| EXERCISE REQUIREMENTS |
Your answer must be a word-for-word copy of the listing below, minus its pictures.

##### SUPPLIED DATA #####

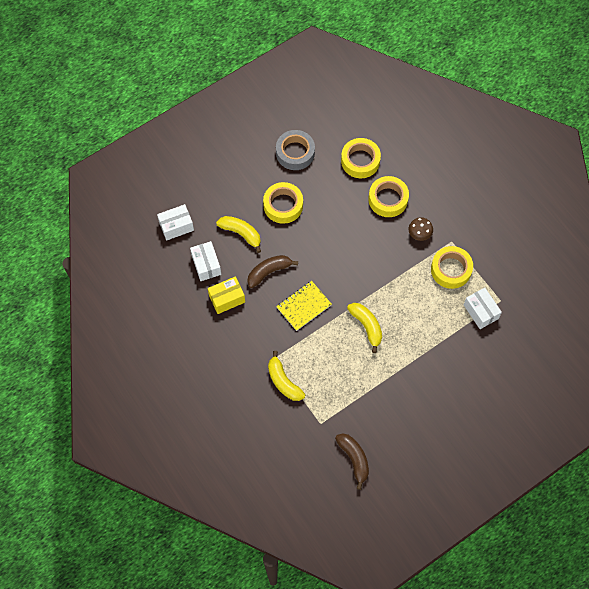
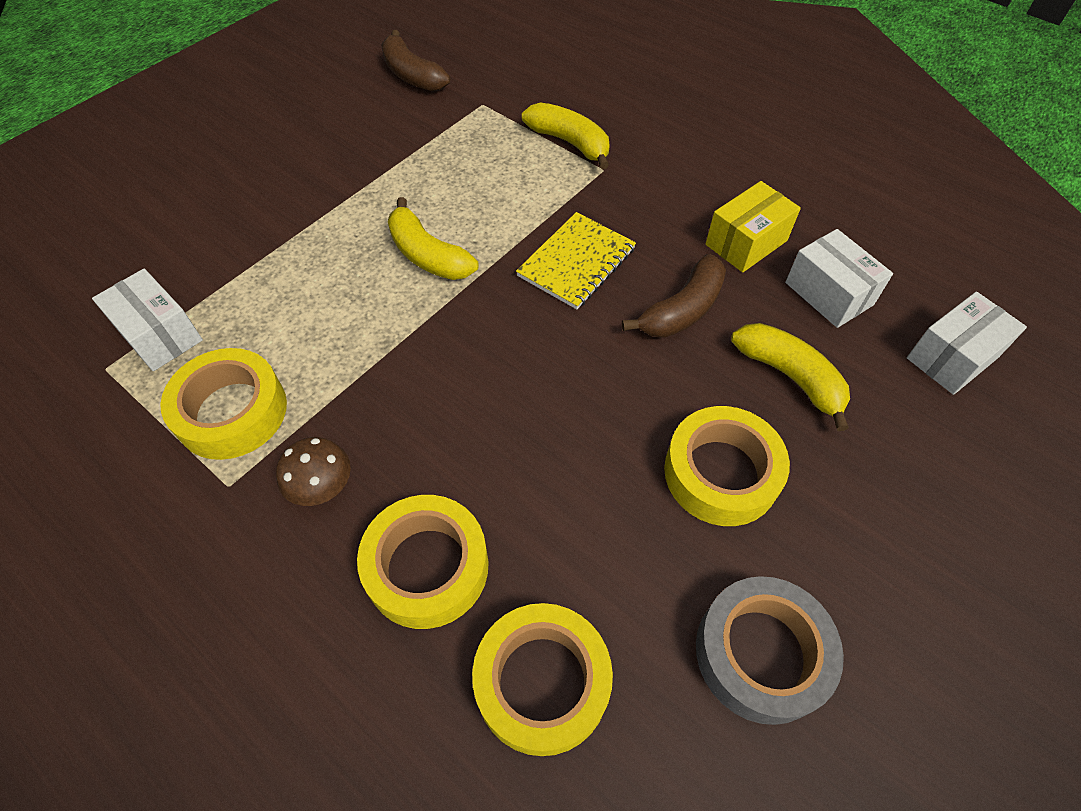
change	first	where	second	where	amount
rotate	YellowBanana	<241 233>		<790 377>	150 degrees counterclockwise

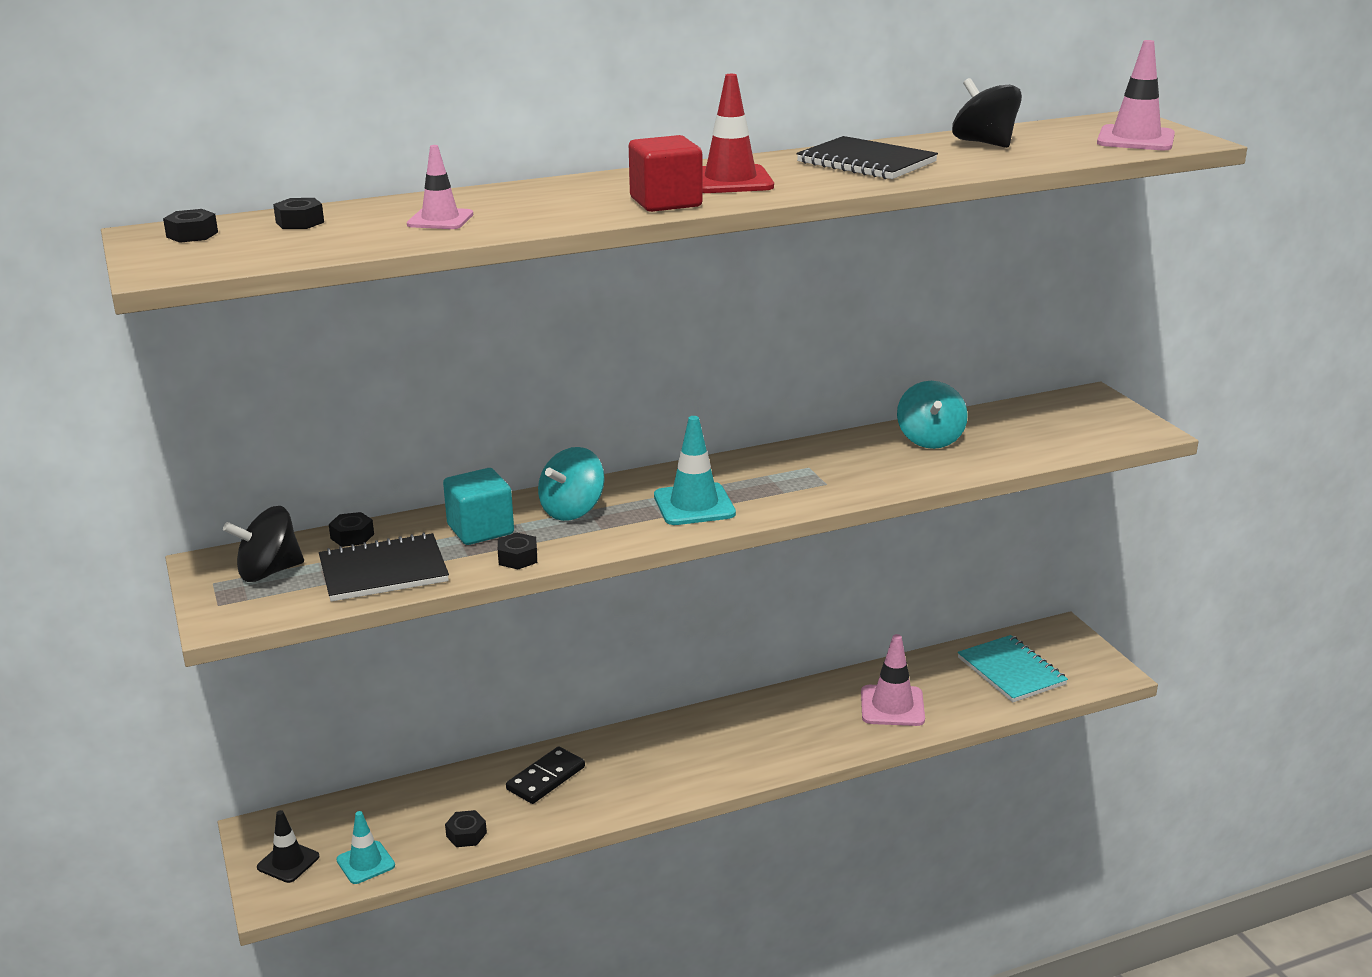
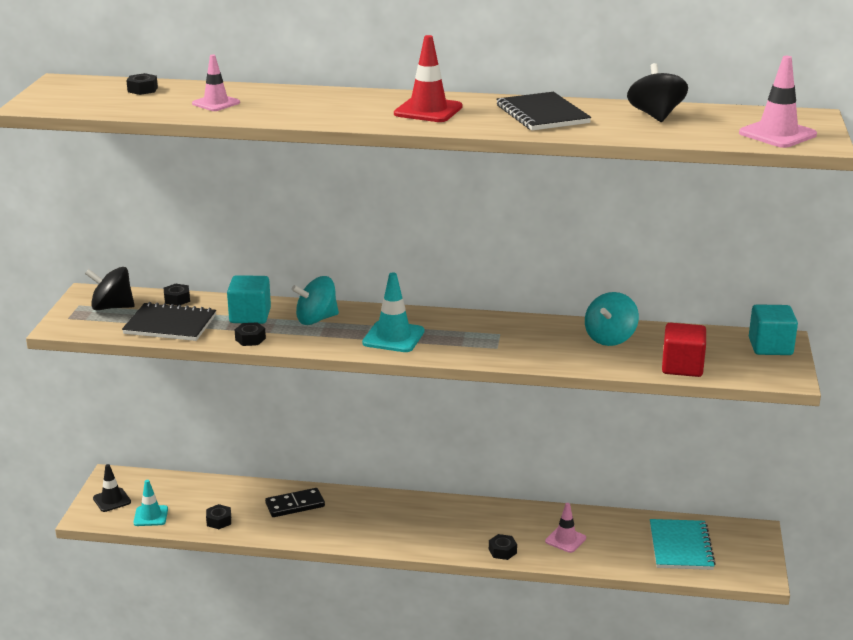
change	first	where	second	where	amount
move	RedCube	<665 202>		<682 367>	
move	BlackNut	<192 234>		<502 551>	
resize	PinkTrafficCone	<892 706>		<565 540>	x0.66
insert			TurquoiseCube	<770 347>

#####

| EXERCISE RESPONSE |
change	first	where	second	where	amount
rotate	YellowBanana	<241 233>		<790 377>	150 degrees counterclockwise

change	first	where	second	where	amount
move	RedCube	<665 202>		<682 367>	
move	BlackNut	<192 234>		<502 551>	
resize	PinkTrafficCone	<892 706>		<565 540>	x0.66
insert			TurquoiseCube	<770 347>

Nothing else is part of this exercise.